◆ **Object transformation records**
□ □ □ □ □

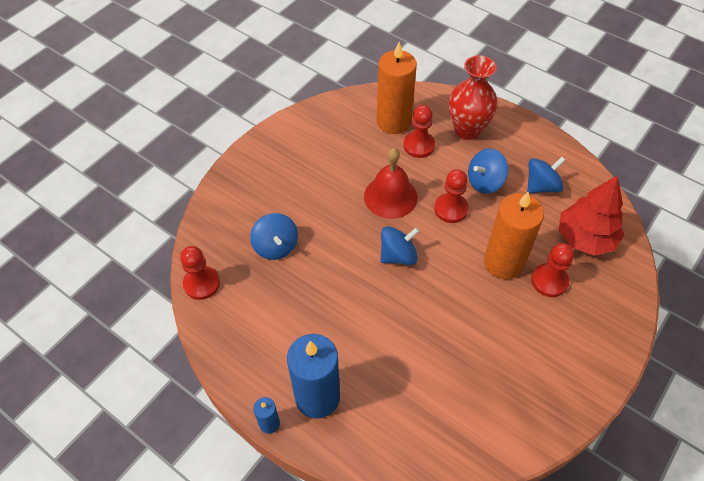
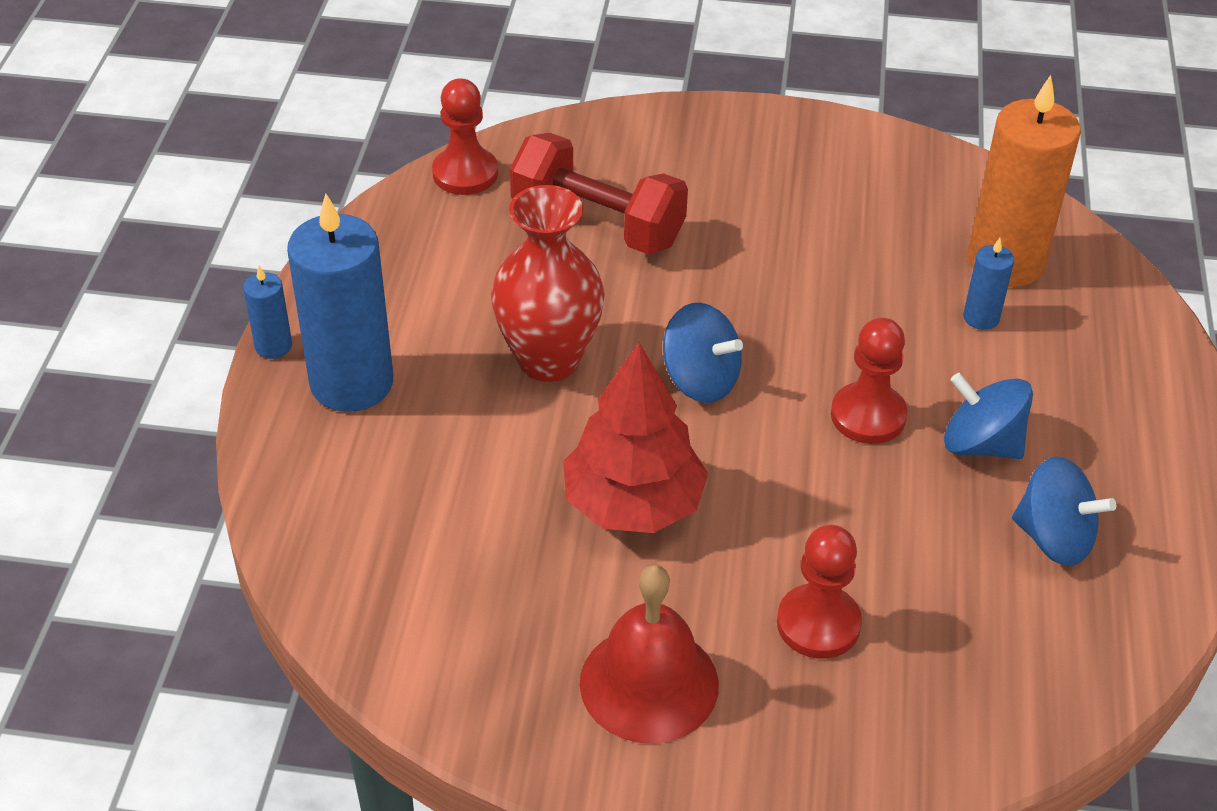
camera: 60 degrees right, 10 degrees down
(276, 246) = (597, 224): blue spinning top -> red dumbbell
(390, 196) = (823, 323): red bell -> red bell (649, 683)
(419, 145) = (981, 318): red pawn -> blue candle
(467, 130) = (1091, 373): red vase -> red vase (549, 360)
(503, 263) = (805, 536): orange candle -> none
(585, 238) = (978, 654): red tree -> red tree (633, 504)

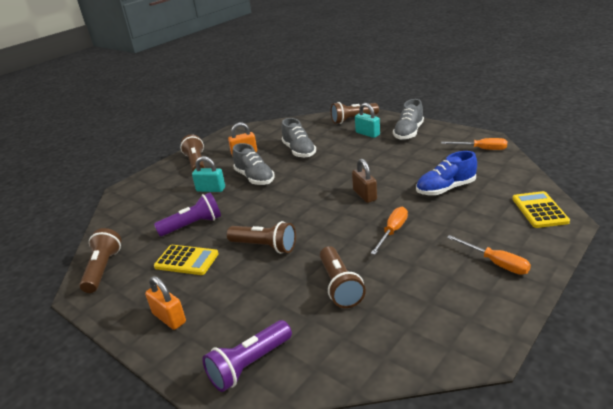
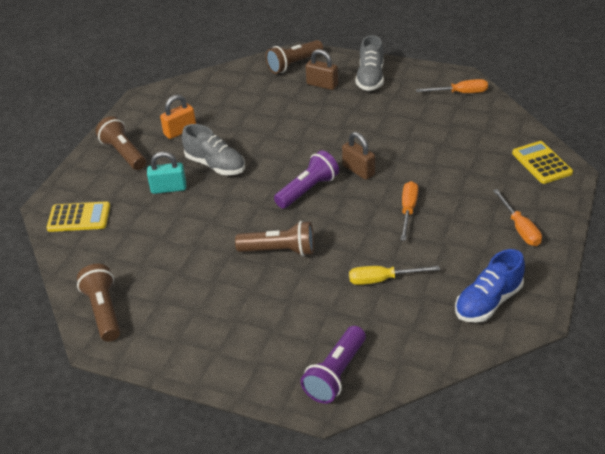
camera: 20 degrees left, 10 degrees up
(169, 318) = (223, 348): orange padlock -> none
(186, 260) = (199, 282): yellow calculator -> yellow calculator (79, 217)
(193, 225) = (177, 239): purple flashlight -> purple flashlight (307, 190)
(299, 151) = (250, 120): grey shoe -> none
(340, 286) = (382, 279): brown flashlight -> yellow screwdriver
(367, 134) = (322, 85): turquoise padlock -> brown padlock
(445, 189) = (441, 150): blue shoe -> blue shoe (488, 302)
(495, 263) = (519, 228): orange screwdriver -> orange screwdriver turned 45 degrees clockwise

□ □ □ □ □

◆ **Prompt**
Taking the line that contains "(445, 189) = (441, 150): blue" as the first, reproduce every line through the end of the entries exactly.

◆ **Task output**
(445, 189) = (441, 150): blue shoe -> blue shoe (488, 302)
(495, 263) = (519, 228): orange screwdriver -> orange screwdriver turned 45 degrees clockwise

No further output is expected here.